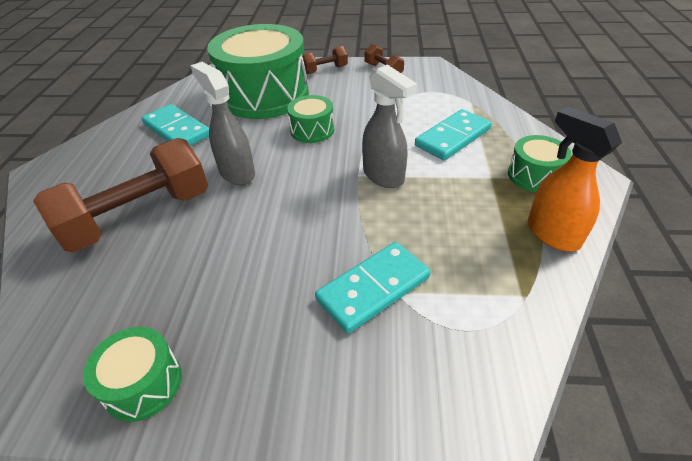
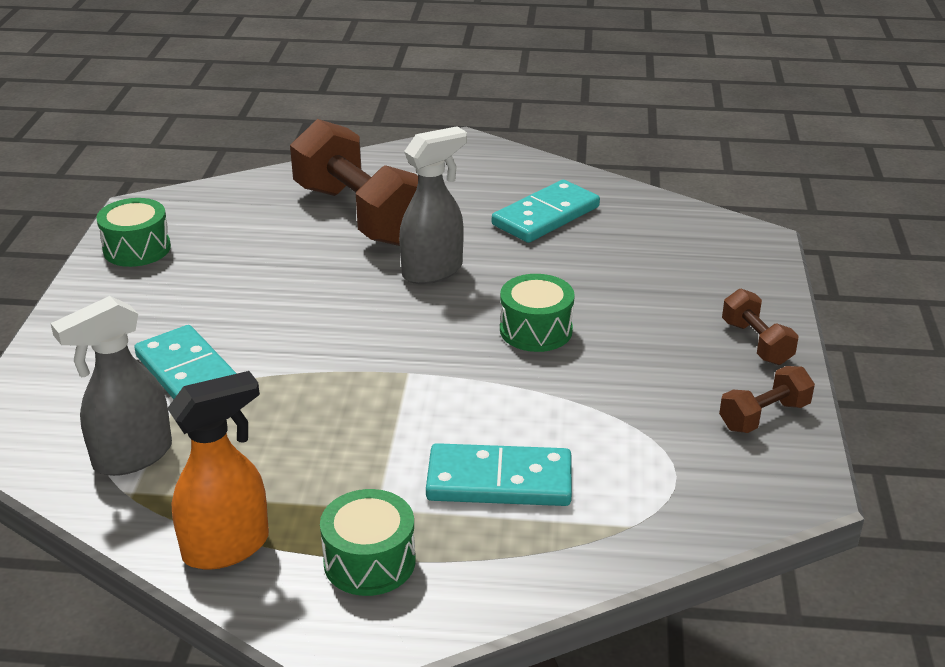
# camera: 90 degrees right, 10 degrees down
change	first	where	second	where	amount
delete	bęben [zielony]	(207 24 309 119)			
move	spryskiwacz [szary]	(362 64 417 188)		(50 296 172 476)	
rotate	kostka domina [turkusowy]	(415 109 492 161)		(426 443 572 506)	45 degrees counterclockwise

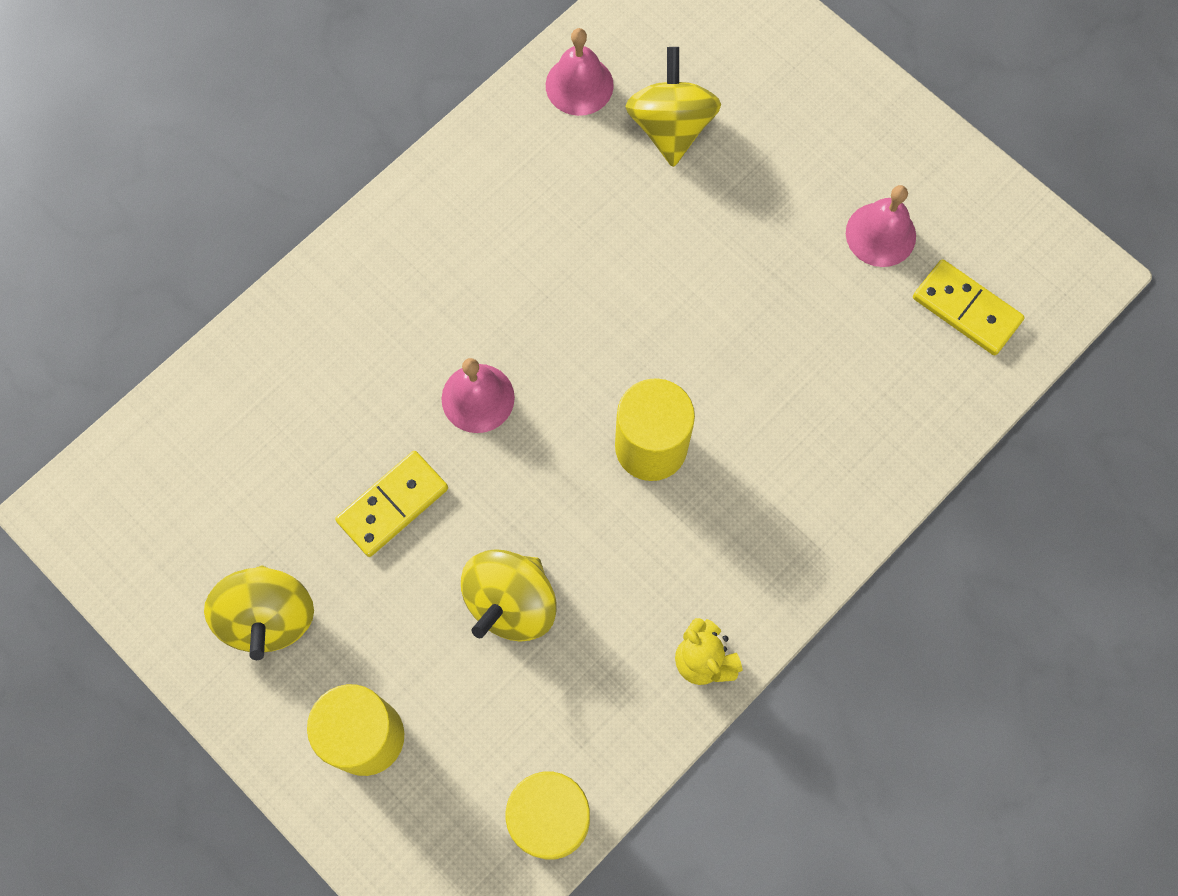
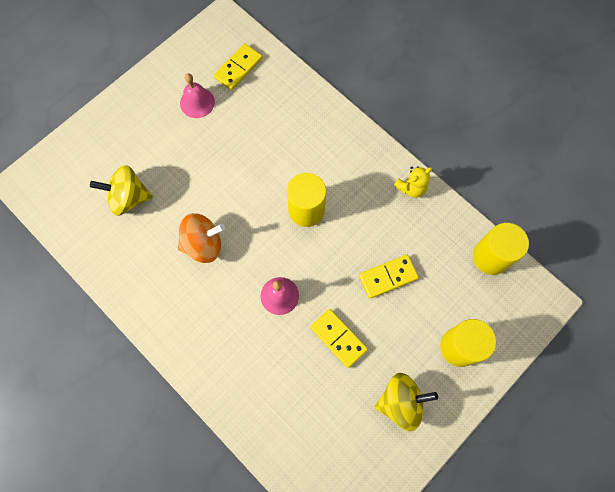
# camera: 90 degrees left, 0 degrees up
change	first	where	second	where	amount
delete	dzwonek [różowy]	(546 28 614 116)			
replace	bączek [żółty]	(461 549 557 642)	kostka domina [żółty]	(359 255 419 299)	
insert			bączek [pomarańczowy]	(178 213 225 263)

──────

**Task goal:**
Write down exactly the lines running from the line with "24 309 119)" through the end of the material, both ends included, and none of the pictures.

**Task answer:**
delete	bęben [zielony]	(207 24 309 119)			
move	spryskiwacz [szary]	(362 64 417 188)		(50 296 172 476)	
rotate	kostka domina [turkusowy]	(415 109 492 161)		(426 443 572 506)	45 degrees counterclockwise

# camera: 90 degrees left, 0 degrees up
change	first	where	second	where	amount
delete	dzwonek [różowy]	(546 28 614 116)			
replace	bączek [żółty]	(461 549 557 642)	kostka domina [żółty]	(359 255 419 299)	
insert			bączek [pomarańczowy]	(178 213 225 263)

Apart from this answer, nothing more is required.